:: Your instructions ::
In the data below, find each line carrying the string "white" and copy it out.

Object change descriptions

=== Begin Enclosure ===

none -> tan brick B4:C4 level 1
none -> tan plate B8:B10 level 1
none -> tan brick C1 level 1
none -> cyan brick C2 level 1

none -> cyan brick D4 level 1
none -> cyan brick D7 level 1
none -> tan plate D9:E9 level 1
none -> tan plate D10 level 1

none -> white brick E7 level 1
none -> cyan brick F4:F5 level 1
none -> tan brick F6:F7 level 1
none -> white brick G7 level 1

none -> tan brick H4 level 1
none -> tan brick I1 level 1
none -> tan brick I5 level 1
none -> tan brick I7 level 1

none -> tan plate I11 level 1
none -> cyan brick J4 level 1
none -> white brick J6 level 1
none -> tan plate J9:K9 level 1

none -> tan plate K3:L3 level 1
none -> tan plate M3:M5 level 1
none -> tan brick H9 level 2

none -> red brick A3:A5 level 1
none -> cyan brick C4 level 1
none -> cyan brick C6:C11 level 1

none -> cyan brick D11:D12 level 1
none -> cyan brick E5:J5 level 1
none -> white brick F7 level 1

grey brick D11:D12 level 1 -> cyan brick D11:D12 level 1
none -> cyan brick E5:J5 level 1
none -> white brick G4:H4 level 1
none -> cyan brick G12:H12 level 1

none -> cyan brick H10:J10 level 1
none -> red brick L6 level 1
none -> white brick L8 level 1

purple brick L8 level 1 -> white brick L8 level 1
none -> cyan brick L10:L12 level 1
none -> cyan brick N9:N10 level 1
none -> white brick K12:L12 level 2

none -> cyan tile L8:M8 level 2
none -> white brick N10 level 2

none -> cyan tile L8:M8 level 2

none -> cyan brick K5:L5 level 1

=== End Enclosure ===

:: Answer space ::
none -> white brick E7 level 1
none -> white brick G7 level 1
none -> white brick J6 level 1
none -> white brick F7 level 1
none -> white brick G4:H4 level 1
none -> white brick L8 level 1
purple brick L8 level 1 -> white brick L8 level 1
none -> white brick K12:L12 level 2
none -> white brick N10 level 2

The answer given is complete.